*RECORDS SHOWN*

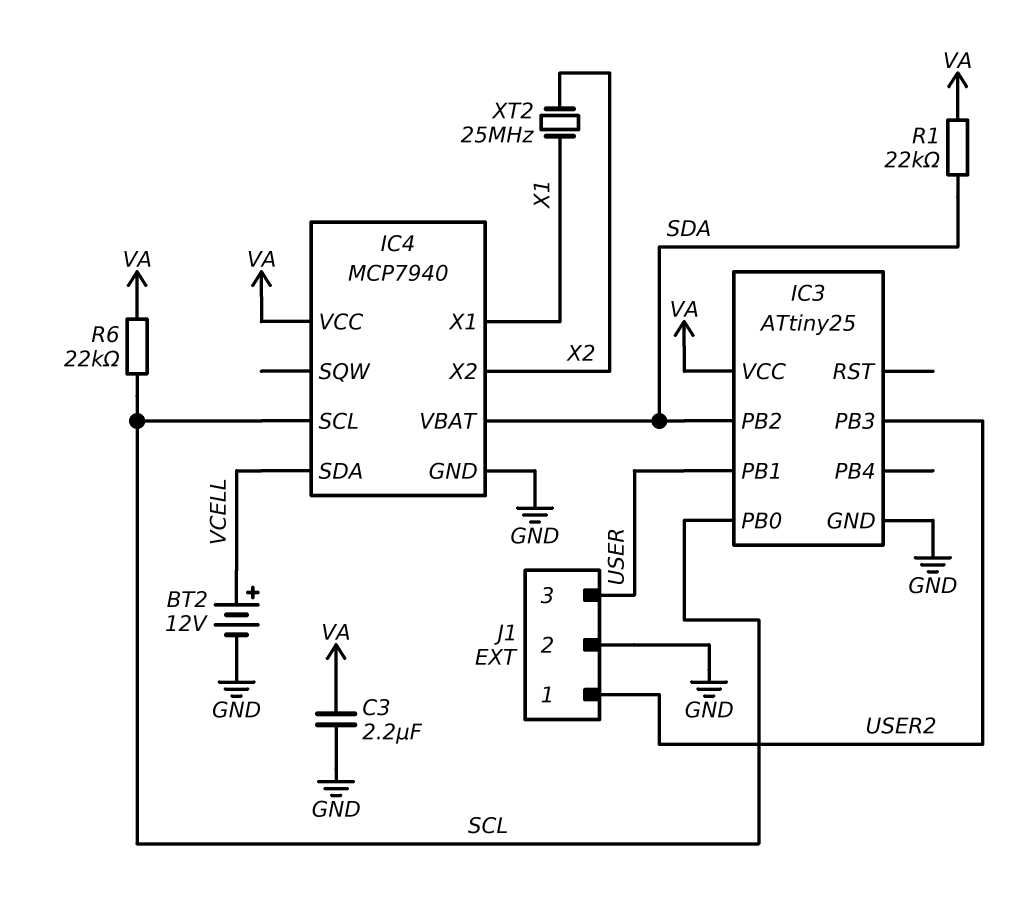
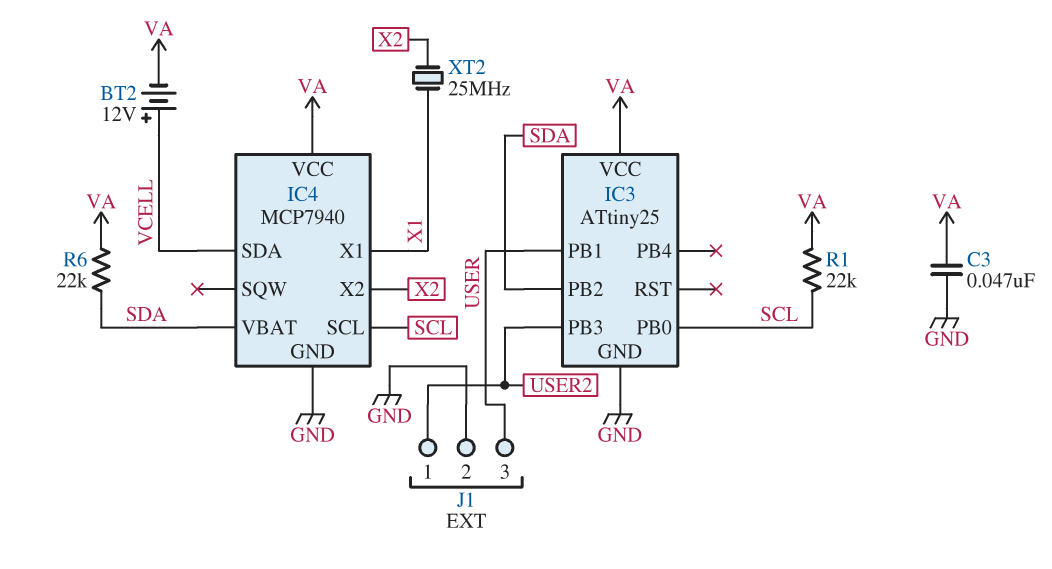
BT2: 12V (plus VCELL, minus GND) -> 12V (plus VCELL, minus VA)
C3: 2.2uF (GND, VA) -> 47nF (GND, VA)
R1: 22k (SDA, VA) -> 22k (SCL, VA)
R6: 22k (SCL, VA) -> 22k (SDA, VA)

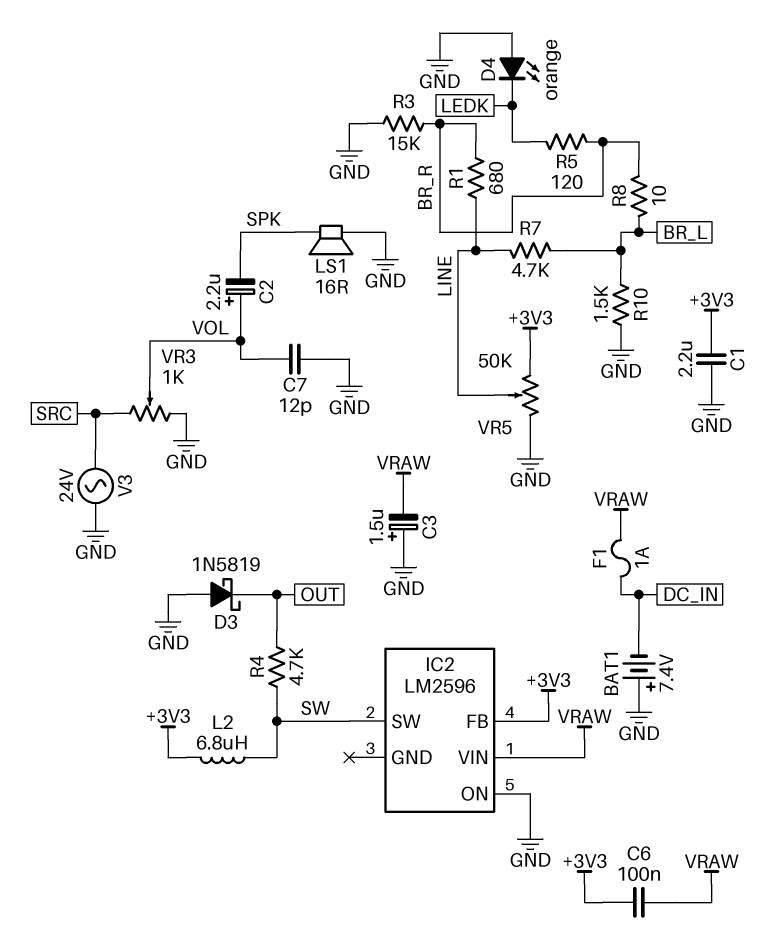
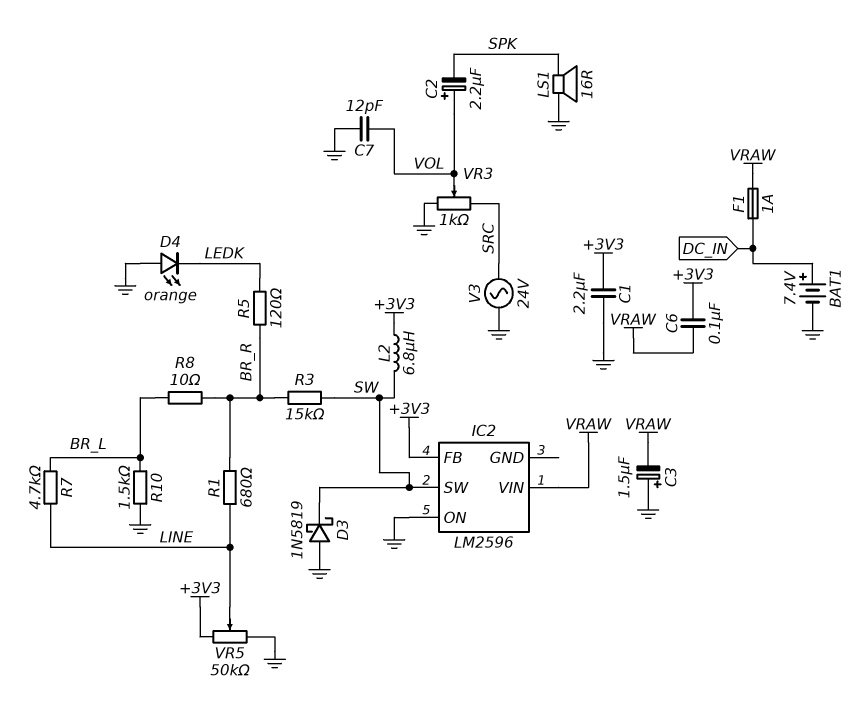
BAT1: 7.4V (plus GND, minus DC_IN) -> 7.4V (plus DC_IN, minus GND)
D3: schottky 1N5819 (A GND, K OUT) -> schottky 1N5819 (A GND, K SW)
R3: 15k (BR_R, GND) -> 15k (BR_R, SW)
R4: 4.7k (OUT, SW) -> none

==

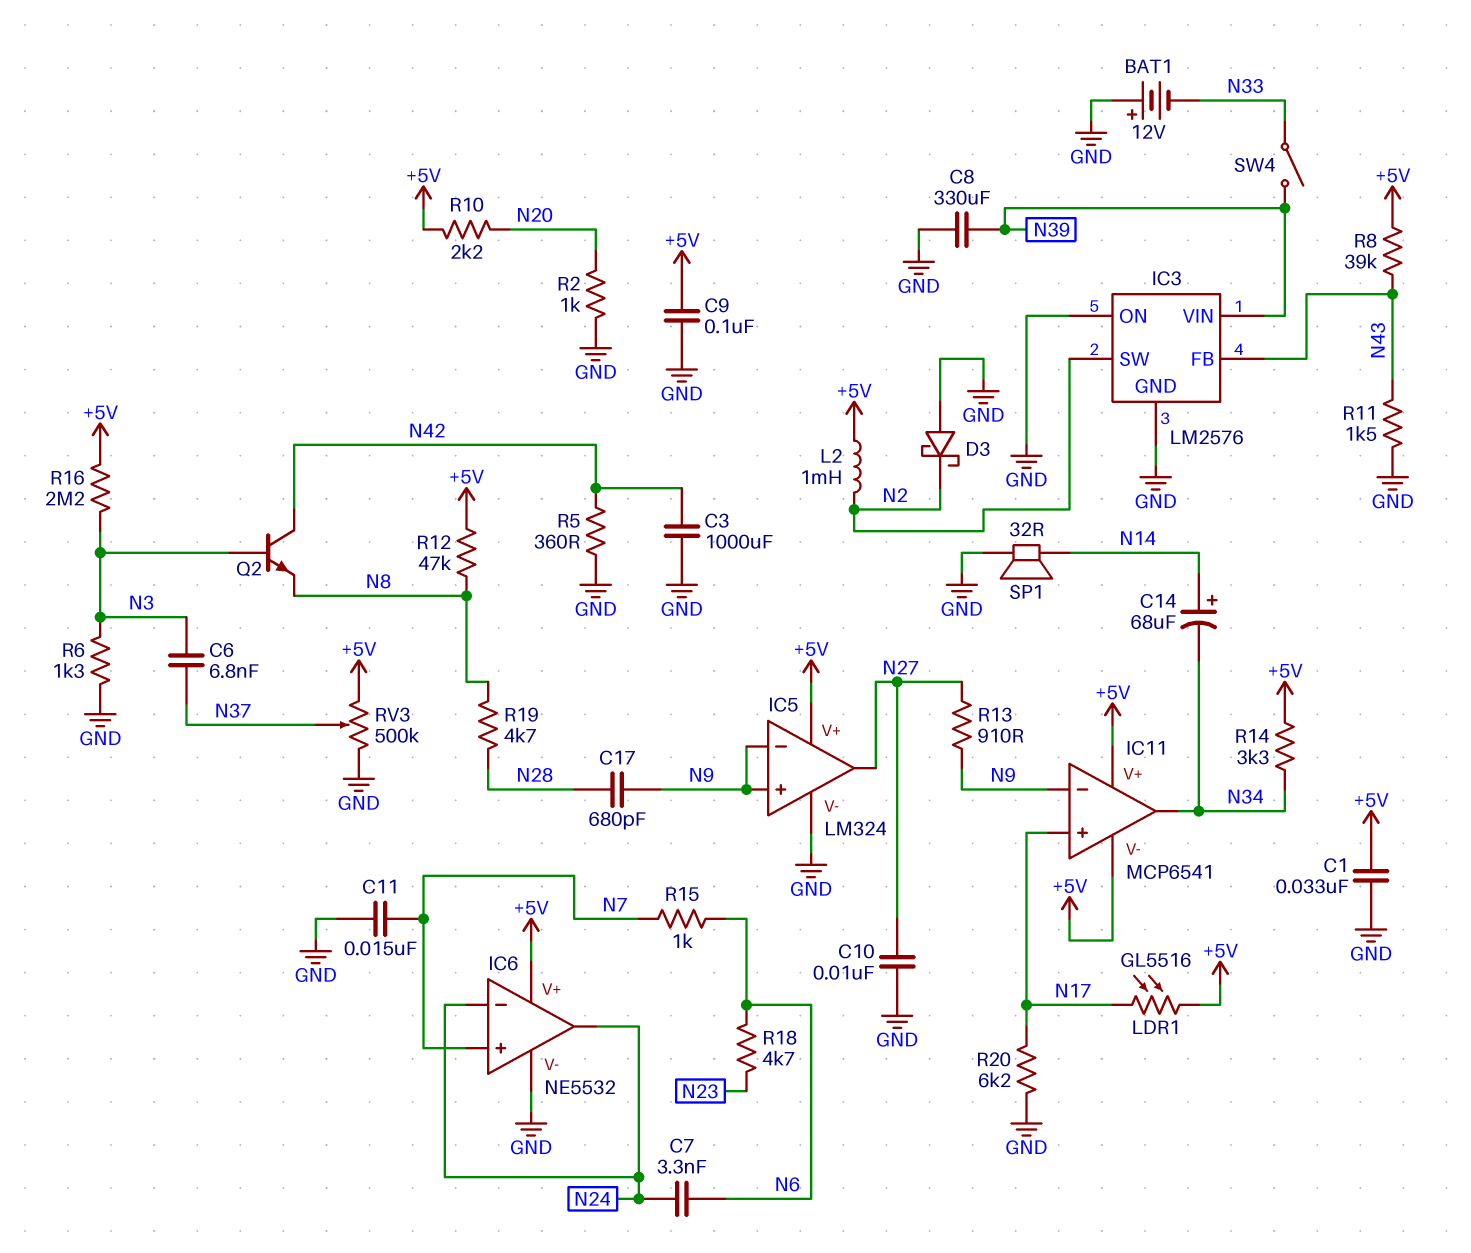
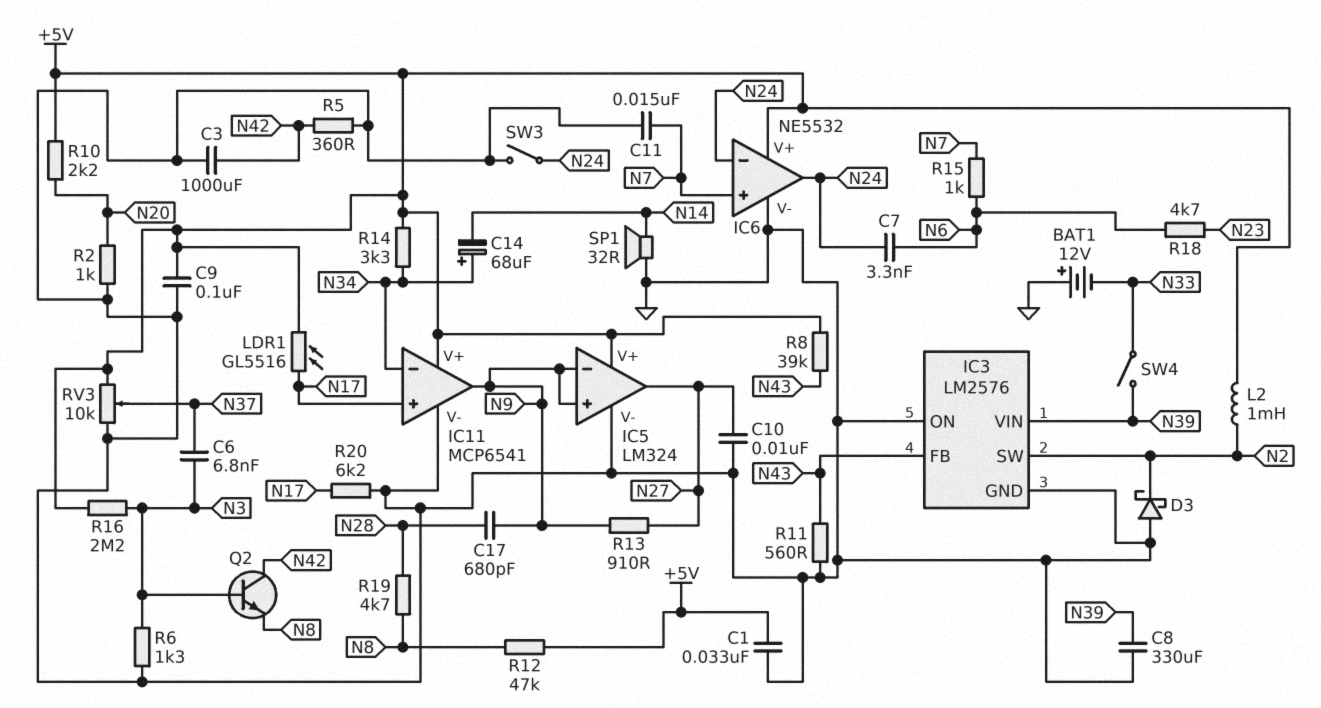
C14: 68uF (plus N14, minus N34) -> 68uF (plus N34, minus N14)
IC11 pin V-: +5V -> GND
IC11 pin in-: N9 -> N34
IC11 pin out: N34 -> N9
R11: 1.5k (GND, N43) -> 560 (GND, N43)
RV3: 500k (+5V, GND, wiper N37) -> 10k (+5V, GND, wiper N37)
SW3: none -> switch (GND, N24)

...

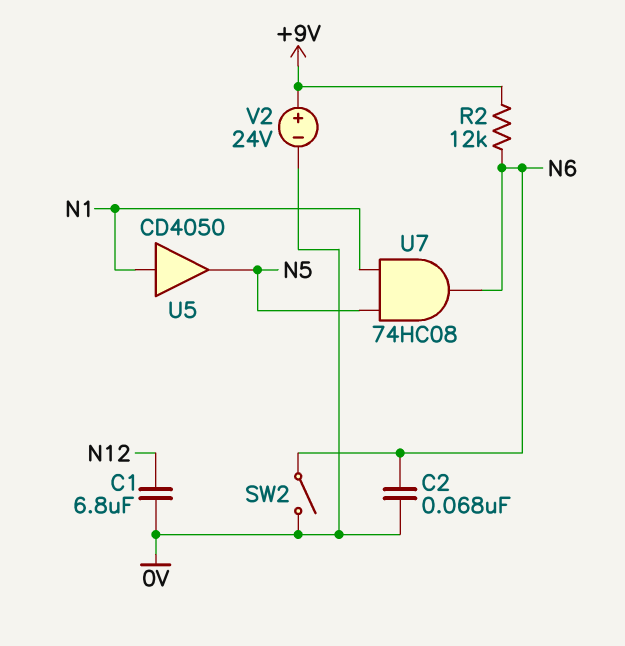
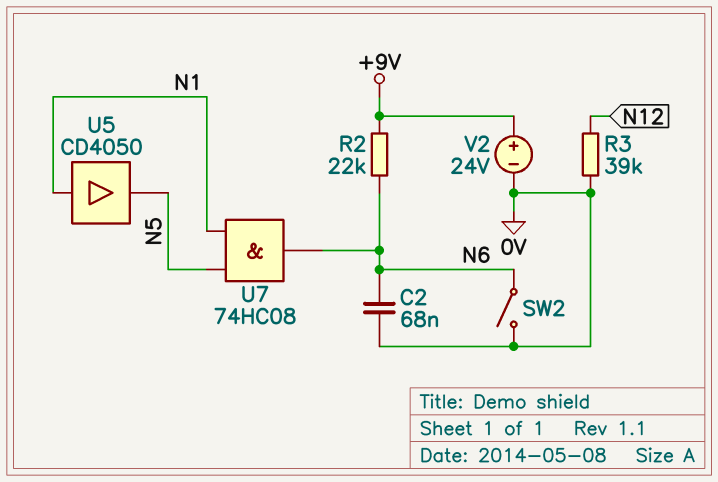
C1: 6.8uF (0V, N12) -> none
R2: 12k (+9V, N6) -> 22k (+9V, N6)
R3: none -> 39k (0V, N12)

*TASK ITEM*
Among the records, find every line with the word "plus" and copy it.

*SOLUTION*
BT2: 12V (plus VCELL, minus GND) -> 12V (plus VCELL, minus VA)
BAT1: 7.4V (plus GND, minus DC_IN) -> 7.4V (plus DC_IN, minus GND)
C14: 68uF (plus N14, minus N34) -> 68uF (plus N34, minus N14)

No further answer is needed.